# Problem
Begin the copy at the line containing "green diamond: (41, 21) -> (23, 63), moved" in the data below and end it at the line containing "green line: (16, 67) -> (26, 45), moved", keeping each line exact and leaving out pictures.
▼
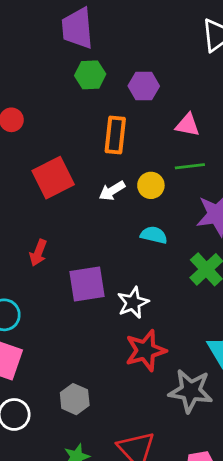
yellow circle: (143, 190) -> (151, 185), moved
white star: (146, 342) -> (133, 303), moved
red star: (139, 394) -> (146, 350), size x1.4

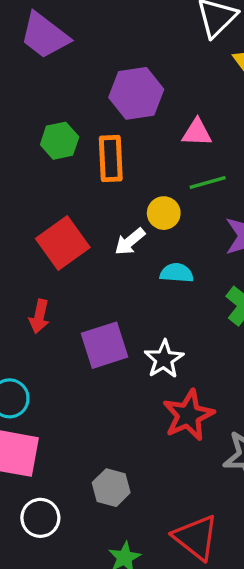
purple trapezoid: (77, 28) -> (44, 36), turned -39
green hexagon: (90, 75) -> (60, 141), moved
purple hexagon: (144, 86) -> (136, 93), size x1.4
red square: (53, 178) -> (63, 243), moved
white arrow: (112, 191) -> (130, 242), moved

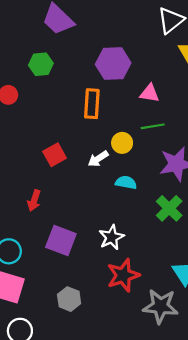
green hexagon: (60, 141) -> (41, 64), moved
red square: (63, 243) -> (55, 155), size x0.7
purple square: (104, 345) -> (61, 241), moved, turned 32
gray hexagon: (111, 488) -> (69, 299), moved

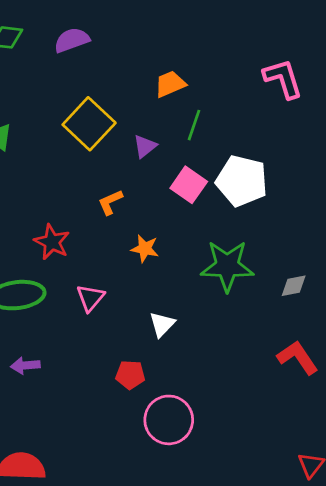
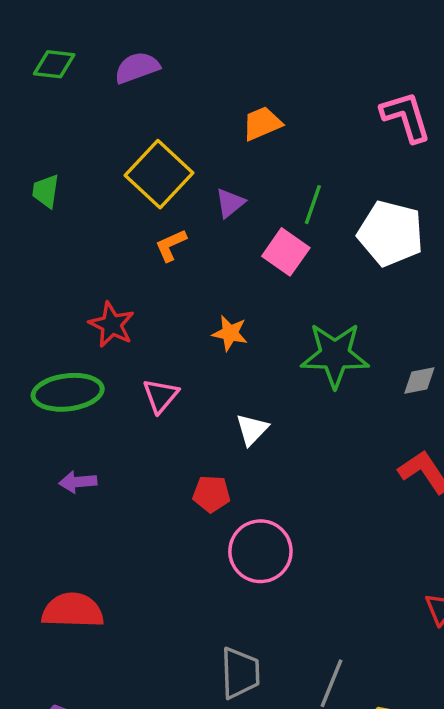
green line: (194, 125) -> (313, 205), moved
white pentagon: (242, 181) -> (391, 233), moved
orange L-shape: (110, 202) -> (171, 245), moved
▲
▼
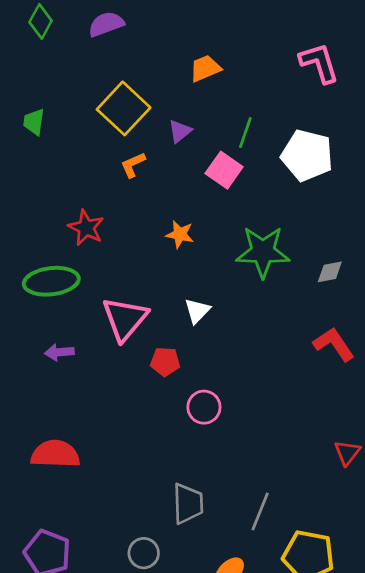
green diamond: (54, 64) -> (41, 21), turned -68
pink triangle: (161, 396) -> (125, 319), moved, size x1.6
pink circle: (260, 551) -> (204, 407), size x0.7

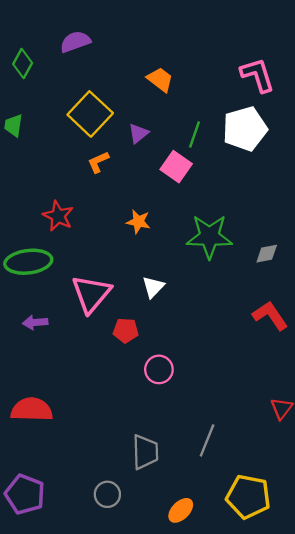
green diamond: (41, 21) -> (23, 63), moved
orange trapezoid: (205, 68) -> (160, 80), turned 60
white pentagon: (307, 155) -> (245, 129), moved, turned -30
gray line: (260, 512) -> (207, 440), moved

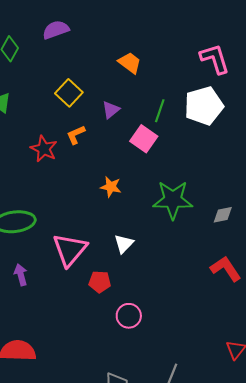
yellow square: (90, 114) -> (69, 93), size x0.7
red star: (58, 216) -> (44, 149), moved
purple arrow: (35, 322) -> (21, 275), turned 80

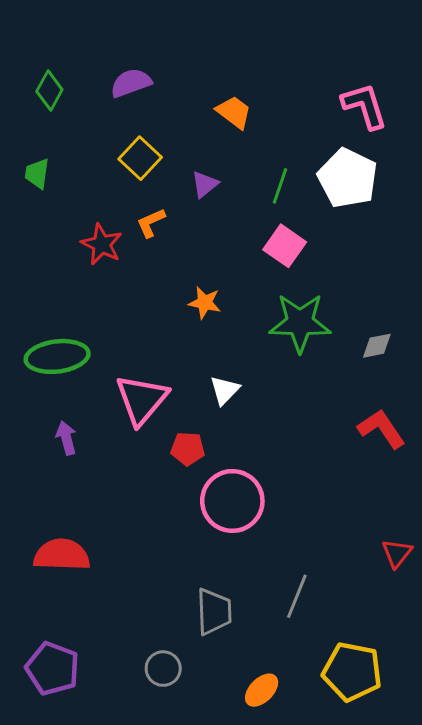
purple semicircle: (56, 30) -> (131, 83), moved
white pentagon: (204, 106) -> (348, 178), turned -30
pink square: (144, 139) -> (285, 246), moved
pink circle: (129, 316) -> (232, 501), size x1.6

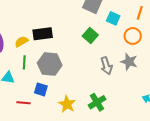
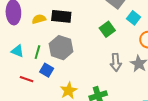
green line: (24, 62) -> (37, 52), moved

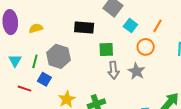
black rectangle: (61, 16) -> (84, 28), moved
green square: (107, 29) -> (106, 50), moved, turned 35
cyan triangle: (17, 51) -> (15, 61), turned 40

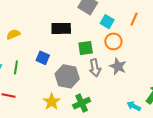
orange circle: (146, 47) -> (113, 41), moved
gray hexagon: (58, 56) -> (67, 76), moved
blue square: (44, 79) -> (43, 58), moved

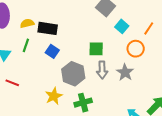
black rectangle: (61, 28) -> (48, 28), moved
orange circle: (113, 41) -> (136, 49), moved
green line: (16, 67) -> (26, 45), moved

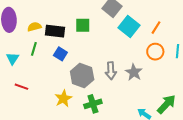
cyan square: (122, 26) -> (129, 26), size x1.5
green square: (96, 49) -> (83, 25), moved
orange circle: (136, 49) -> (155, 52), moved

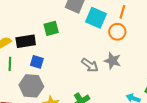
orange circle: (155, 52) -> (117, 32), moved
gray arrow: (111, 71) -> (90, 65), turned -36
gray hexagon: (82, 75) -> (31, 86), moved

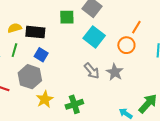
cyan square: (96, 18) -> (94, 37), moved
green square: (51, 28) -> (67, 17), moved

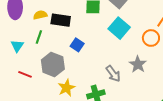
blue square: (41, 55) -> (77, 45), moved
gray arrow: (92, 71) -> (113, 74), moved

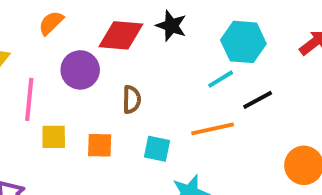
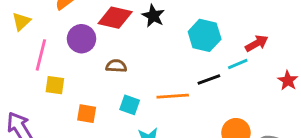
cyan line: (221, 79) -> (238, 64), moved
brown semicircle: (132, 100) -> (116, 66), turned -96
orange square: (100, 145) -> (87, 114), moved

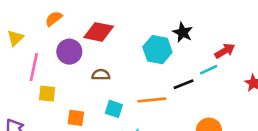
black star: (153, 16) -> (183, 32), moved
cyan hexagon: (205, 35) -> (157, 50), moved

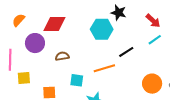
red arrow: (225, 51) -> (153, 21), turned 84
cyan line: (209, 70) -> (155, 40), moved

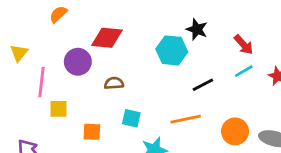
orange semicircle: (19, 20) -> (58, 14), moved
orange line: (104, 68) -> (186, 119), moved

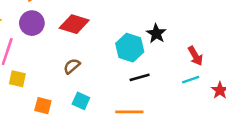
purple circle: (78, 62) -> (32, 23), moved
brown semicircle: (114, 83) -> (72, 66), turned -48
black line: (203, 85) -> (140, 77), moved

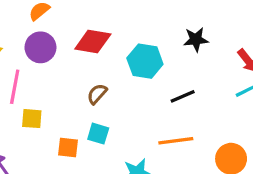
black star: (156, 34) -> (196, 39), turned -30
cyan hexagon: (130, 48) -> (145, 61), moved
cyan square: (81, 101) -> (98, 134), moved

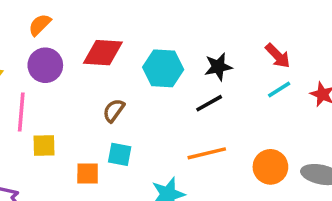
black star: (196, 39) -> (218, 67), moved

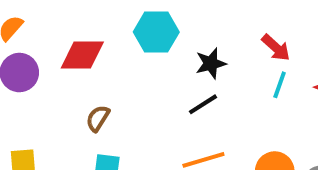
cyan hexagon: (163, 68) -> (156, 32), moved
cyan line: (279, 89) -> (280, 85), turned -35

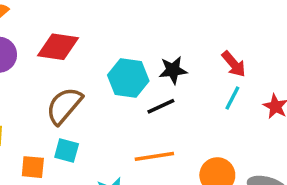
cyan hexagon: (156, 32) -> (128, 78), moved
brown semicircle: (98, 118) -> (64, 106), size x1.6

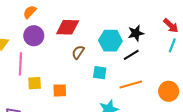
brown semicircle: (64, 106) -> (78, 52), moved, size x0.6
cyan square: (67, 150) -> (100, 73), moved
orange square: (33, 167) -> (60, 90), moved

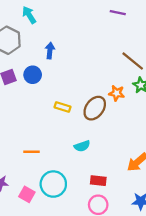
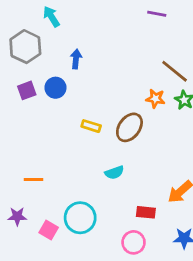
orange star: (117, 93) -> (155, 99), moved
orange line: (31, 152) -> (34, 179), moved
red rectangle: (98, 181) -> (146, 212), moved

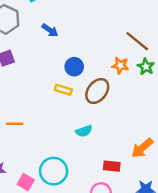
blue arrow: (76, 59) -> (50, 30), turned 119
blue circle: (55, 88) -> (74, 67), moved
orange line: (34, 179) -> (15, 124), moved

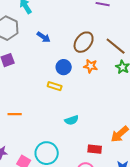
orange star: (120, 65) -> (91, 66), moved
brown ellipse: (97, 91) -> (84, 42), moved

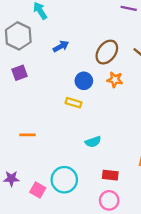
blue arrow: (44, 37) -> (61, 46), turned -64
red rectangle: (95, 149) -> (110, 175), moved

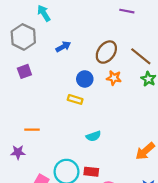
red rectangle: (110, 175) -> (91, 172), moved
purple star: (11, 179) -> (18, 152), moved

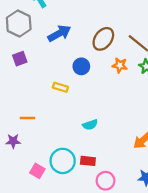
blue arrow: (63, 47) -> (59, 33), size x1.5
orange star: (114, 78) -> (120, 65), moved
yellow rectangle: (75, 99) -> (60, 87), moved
▲
▼
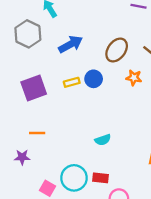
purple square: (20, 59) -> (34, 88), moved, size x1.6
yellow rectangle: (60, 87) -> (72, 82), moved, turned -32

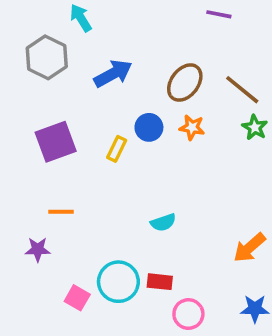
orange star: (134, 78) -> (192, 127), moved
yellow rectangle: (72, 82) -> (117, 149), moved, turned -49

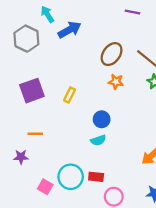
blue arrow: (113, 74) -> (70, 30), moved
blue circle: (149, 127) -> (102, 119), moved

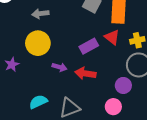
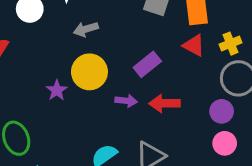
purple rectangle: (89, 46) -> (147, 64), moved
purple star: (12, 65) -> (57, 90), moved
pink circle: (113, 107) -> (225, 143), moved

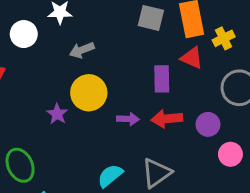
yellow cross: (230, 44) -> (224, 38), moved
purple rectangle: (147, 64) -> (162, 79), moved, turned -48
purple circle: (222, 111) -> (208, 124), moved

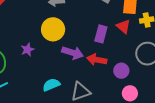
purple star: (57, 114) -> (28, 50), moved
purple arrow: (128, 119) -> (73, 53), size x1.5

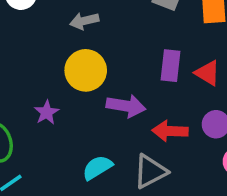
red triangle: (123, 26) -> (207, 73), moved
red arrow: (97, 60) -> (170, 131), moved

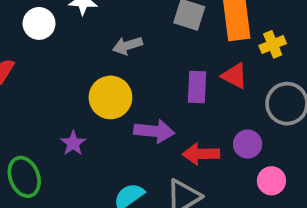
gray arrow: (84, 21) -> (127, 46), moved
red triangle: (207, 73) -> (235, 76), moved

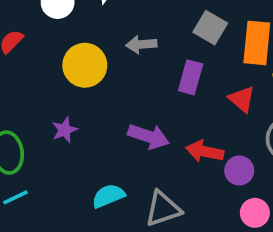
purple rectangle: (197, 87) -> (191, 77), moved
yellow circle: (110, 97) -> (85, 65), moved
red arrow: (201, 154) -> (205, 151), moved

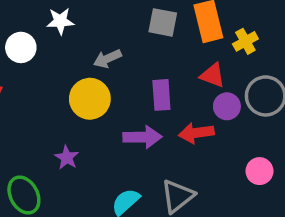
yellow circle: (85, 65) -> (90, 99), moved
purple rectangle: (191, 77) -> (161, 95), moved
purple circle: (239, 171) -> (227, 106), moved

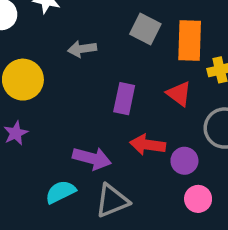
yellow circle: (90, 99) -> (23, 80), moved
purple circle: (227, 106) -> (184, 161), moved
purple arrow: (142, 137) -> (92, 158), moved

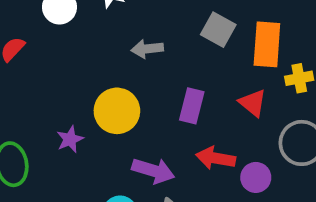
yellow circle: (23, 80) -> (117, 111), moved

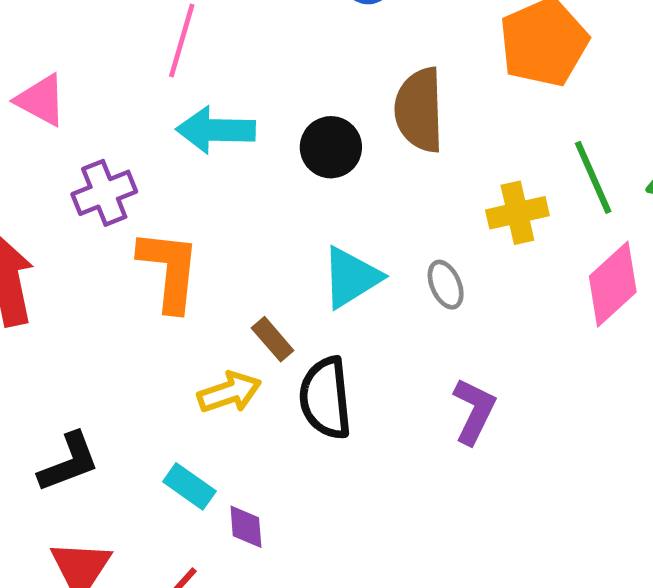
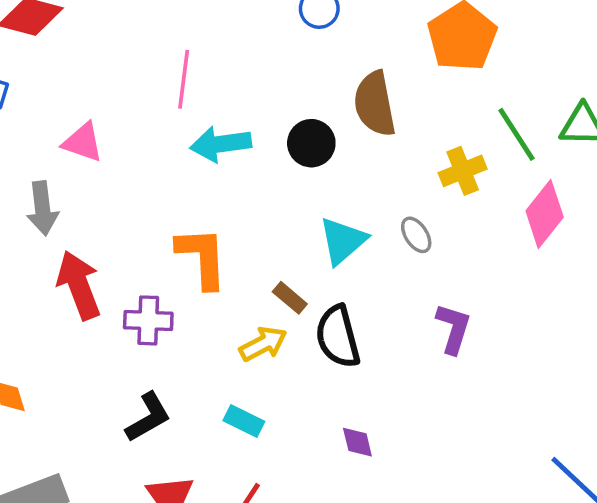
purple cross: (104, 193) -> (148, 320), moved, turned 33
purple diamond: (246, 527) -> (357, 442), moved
▲
# Result of the exercise
green diamond: (41, 21) -> (23, 63), moved
orange trapezoid: (205, 68) -> (160, 80), turned 60
white pentagon: (307, 155) -> (245, 129), moved, turned -30
gray line: (260, 512) -> (207, 440), moved

yellow square: (90, 114) -> (69, 93), size x0.7
red star: (58, 216) -> (44, 149), moved
purple arrow: (35, 322) -> (21, 275), turned 80

purple semicircle: (56, 30) -> (131, 83), moved
white pentagon: (204, 106) -> (348, 178), turned -30
pink square: (144, 139) -> (285, 246), moved
pink circle: (129, 316) -> (232, 501), size x1.6

green line: (24, 62) -> (37, 52), moved

black rectangle: (61, 16) -> (84, 28), moved
green square: (107, 29) -> (106, 50), moved, turned 35
cyan triangle: (17, 51) -> (15, 61), turned 40

orange circle: (146, 47) -> (113, 41), moved
gray hexagon: (58, 56) -> (67, 76), moved
blue square: (44, 79) -> (43, 58), moved

black rectangle: (61, 28) -> (48, 28), moved
orange circle: (113, 41) -> (136, 49), moved
green line: (16, 67) -> (26, 45), moved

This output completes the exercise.